> **What is being asked**
The entries below hold a line with "[515,137,610,222]" and a line with "The second view gained". Return those lines and all that lie between them, exactly and only.

(Extracted data entries)
+ + + + +
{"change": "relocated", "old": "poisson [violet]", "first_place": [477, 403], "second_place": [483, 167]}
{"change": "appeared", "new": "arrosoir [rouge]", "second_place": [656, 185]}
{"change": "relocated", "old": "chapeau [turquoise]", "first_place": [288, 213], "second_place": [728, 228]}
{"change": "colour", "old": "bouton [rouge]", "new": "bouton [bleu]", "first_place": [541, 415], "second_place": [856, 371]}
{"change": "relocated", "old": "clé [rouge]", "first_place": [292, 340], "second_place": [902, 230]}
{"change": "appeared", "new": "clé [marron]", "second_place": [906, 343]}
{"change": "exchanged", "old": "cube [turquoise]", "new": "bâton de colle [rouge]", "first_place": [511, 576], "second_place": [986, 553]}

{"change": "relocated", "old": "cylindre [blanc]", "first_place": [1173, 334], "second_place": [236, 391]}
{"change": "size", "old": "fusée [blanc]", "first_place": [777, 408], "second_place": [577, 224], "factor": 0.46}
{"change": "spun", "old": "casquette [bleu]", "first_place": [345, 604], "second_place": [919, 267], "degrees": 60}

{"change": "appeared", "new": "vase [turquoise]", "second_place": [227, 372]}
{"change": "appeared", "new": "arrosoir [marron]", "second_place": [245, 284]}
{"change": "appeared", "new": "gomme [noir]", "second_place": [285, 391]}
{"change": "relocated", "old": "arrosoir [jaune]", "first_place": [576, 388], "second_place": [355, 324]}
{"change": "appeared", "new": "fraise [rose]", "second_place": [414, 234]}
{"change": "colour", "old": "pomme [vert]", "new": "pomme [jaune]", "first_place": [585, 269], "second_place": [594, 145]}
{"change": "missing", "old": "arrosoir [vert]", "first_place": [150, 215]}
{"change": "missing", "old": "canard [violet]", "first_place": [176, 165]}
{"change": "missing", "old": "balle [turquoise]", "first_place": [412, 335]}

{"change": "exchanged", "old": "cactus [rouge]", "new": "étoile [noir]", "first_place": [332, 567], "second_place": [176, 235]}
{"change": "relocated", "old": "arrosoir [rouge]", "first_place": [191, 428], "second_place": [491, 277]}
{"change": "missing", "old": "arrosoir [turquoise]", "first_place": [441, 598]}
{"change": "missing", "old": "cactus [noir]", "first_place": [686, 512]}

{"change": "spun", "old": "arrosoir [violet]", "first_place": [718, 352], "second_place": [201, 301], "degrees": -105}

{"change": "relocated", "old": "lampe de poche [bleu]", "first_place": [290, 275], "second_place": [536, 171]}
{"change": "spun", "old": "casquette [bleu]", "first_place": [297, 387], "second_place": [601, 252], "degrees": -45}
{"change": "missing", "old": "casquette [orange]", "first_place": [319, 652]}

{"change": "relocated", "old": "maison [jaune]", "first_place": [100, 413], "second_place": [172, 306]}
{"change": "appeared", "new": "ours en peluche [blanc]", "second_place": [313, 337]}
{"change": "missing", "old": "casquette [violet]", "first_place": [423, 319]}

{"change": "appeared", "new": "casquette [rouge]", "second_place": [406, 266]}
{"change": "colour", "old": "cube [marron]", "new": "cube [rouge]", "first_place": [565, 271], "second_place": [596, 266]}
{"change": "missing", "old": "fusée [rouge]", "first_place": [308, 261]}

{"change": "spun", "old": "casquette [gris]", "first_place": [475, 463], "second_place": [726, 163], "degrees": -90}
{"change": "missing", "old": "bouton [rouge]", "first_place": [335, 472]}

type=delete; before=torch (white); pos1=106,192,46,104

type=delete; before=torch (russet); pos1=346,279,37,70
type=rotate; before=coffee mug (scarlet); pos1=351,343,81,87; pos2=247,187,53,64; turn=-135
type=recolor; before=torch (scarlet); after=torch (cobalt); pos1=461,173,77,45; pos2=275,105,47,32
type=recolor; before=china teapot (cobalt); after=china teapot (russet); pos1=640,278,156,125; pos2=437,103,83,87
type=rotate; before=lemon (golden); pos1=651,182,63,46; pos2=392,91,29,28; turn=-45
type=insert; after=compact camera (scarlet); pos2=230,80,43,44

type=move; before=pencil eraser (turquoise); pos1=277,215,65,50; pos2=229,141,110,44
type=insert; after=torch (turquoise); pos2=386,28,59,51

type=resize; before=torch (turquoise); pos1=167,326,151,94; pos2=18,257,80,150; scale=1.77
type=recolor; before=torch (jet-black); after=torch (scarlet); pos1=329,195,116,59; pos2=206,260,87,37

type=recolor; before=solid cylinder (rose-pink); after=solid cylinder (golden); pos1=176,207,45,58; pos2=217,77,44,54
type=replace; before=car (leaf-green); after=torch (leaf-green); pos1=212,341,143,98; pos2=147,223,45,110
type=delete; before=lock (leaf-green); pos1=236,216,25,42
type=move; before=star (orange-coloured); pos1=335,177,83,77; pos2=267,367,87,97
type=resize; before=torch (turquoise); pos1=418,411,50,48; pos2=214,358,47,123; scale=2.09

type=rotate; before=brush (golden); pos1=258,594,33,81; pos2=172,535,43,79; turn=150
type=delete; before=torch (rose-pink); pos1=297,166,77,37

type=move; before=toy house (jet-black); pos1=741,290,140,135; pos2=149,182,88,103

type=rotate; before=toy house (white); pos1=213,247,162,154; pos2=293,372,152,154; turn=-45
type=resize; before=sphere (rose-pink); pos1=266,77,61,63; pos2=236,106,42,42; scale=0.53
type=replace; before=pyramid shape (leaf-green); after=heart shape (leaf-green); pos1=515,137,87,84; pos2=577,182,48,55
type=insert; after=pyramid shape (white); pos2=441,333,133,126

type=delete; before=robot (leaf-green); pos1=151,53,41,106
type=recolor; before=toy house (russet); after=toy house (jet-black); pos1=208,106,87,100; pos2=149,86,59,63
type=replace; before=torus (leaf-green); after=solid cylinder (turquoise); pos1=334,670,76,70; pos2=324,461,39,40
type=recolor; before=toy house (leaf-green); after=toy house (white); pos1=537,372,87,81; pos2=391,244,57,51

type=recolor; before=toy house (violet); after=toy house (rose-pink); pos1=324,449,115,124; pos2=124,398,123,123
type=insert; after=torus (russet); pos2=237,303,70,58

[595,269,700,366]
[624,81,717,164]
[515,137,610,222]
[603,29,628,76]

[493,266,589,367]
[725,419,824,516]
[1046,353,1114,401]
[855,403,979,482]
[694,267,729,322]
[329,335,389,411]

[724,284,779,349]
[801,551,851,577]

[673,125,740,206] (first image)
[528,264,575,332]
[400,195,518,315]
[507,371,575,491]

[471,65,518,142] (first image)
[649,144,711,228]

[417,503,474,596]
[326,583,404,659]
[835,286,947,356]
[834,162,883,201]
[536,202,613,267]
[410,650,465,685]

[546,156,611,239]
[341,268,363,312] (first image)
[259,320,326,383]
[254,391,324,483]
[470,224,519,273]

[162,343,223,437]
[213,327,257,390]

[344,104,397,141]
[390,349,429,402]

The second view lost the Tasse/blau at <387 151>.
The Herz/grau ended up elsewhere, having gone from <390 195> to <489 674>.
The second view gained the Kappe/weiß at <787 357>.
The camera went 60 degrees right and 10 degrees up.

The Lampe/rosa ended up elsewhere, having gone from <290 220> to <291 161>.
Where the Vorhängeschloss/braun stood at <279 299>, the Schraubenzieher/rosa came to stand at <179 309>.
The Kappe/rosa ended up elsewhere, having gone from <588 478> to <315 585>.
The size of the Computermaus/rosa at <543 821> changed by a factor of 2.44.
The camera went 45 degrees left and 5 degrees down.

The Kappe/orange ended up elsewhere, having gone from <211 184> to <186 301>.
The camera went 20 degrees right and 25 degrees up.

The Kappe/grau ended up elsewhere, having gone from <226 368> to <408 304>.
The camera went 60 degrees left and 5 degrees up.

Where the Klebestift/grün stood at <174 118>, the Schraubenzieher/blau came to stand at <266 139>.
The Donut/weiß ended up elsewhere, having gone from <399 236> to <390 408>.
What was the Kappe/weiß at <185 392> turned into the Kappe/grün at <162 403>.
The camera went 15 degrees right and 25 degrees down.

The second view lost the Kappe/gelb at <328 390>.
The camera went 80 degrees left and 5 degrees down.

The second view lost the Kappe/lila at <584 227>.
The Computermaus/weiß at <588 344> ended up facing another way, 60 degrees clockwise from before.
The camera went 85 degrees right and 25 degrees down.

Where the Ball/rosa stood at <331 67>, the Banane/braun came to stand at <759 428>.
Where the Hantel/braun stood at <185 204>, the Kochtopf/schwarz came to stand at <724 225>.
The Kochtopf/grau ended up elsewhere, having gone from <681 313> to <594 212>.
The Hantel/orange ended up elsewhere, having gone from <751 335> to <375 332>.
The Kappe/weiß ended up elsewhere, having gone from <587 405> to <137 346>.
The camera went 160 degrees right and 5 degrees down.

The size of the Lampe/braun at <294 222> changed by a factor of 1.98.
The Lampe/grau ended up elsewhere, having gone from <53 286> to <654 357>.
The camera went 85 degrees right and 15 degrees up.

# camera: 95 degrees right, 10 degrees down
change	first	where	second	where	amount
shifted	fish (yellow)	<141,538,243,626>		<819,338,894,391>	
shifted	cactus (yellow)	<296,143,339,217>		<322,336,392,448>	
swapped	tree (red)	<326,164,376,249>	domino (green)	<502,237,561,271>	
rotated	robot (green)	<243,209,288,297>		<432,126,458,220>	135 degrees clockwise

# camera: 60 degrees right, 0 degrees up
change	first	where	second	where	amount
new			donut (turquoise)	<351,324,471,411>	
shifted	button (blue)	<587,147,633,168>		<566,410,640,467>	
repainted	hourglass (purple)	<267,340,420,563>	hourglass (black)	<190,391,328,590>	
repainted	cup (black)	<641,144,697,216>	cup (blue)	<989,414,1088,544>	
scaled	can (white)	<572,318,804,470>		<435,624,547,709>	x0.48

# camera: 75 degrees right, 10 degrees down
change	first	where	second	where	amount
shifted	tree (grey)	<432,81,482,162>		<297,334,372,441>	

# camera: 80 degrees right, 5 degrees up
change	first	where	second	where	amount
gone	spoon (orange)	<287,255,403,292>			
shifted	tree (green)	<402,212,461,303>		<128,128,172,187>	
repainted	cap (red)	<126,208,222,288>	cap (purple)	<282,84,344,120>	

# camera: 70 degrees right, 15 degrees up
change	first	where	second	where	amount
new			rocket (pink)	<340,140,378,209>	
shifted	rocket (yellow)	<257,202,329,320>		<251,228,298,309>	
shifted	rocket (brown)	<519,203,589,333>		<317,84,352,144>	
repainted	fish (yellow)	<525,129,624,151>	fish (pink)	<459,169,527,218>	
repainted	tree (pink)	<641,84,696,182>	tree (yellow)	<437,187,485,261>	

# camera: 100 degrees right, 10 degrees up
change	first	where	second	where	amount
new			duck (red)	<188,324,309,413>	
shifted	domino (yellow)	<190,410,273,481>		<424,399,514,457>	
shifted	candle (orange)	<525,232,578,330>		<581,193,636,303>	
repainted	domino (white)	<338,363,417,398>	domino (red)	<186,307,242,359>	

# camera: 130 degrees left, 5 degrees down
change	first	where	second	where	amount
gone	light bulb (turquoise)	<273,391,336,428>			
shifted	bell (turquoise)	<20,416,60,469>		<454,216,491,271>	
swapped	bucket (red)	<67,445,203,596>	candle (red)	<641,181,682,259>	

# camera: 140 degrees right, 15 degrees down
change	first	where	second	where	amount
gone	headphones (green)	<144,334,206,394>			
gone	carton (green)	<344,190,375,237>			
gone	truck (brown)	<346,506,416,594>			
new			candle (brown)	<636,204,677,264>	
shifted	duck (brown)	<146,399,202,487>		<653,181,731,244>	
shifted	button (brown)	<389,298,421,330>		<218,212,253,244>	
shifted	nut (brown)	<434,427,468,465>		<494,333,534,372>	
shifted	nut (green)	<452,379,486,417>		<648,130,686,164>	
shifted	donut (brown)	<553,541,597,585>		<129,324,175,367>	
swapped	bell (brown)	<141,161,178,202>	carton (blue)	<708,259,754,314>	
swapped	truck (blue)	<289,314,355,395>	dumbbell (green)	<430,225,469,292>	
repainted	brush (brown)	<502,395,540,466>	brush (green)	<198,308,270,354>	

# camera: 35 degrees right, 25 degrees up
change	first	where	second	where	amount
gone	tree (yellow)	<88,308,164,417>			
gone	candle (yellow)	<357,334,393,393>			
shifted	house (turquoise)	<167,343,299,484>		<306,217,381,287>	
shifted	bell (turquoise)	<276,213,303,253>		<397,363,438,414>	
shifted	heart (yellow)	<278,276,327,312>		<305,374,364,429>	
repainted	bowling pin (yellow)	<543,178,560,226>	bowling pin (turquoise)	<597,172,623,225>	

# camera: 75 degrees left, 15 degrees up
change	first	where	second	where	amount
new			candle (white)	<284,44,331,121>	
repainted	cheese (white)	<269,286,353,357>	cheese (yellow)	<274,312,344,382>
+ + + + +
> **Answer to the exercise**
[515,137,610,222]
[603,29,628,76]

[493,266,589,367]
[725,419,824,516]
[1046,353,1114,401]
[855,403,979,482]
[694,267,729,322]
[329,335,389,411]

[724,284,779,349]
[801,551,851,577]

[673,125,740,206] (first image)
[528,264,575,332]
[400,195,518,315]
[507,371,575,491]

[471,65,518,142] (first image)
[649,144,711,228]

[417,503,474,596]
[326,583,404,659]
[835,286,947,356]
[834,162,883,201]
[536,202,613,267]
[410,650,465,685]

[546,156,611,239]
[341,268,363,312] (first image)
[259,320,326,383]
[254,391,324,483]
[470,224,519,273]

[162,343,223,437]
[213,327,257,390]

[344,104,397,141]
[390,349,429,402]

The second view lost the Tasse/blau at <387 151>.
The Herz/grau ended up elsewhere, having gone from <390 195> to <489 674>.
The second view gained the Kappe/weiß at <787 357>.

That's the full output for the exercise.